- _The data_
^^^^
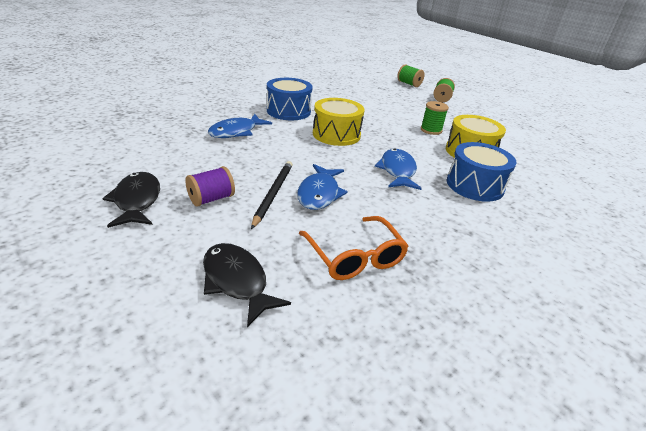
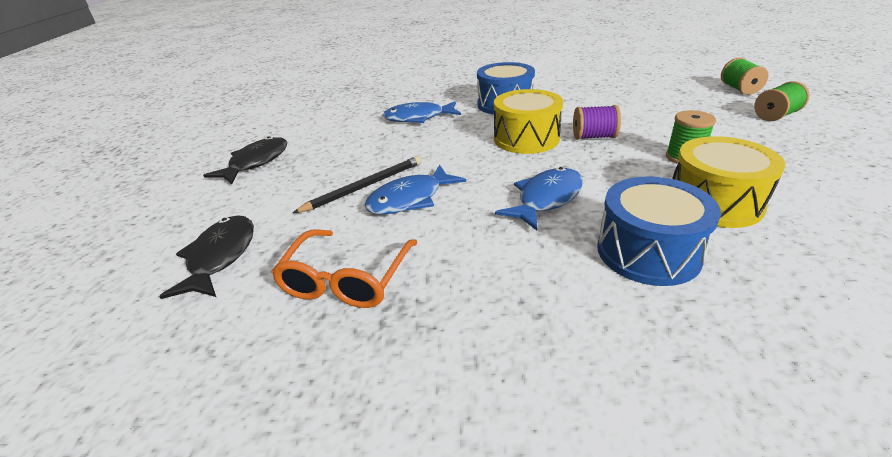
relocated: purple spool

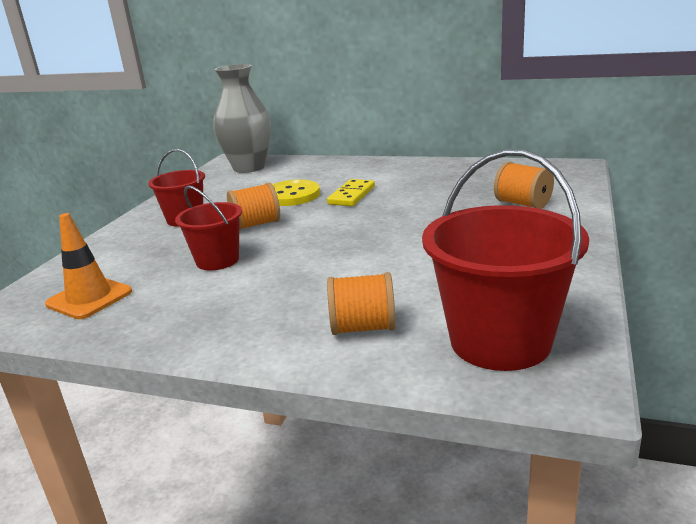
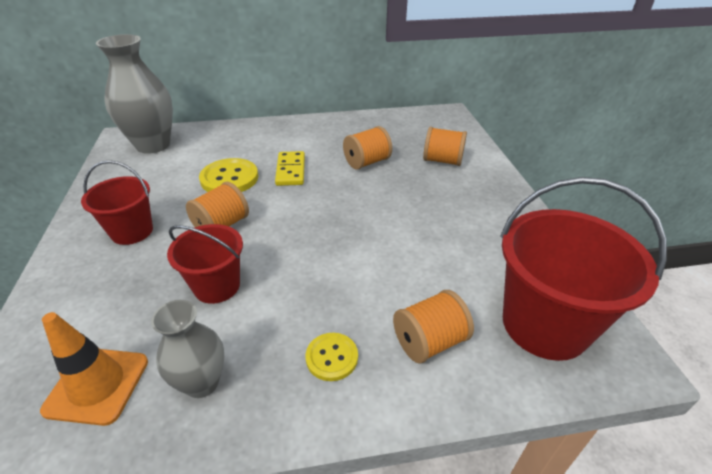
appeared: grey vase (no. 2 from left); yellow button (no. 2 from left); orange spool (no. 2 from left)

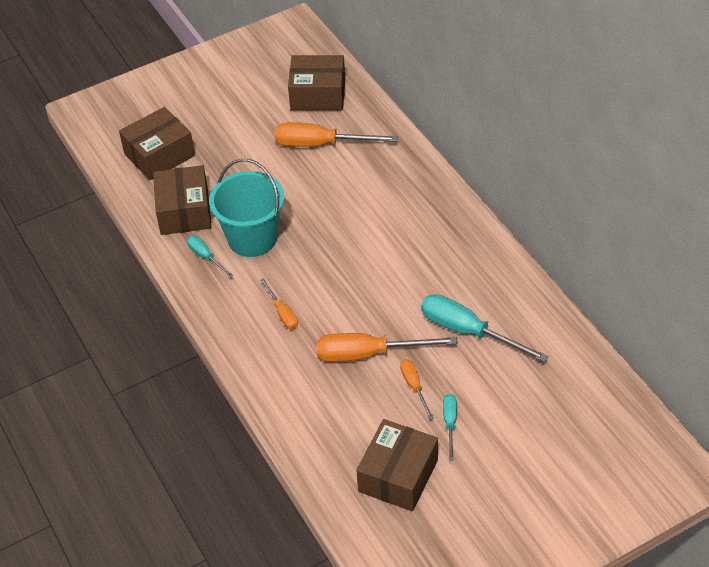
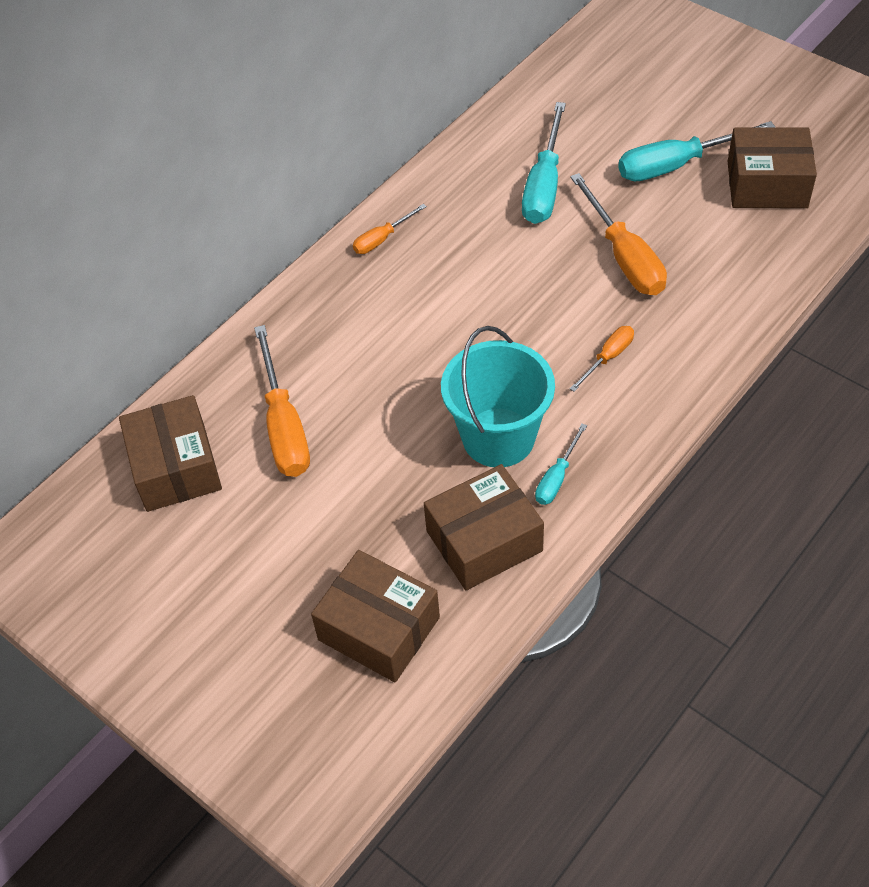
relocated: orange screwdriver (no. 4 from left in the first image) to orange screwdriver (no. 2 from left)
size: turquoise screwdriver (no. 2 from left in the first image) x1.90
^^^^
- _What you need to do_
Look over the material above and show each line where "spool" appears.

- _Response area_
relocated: purple spool
appeared: grey vase (no. 2 from left); yellow button (no. 2 from left); orange spool (no. 2 from left)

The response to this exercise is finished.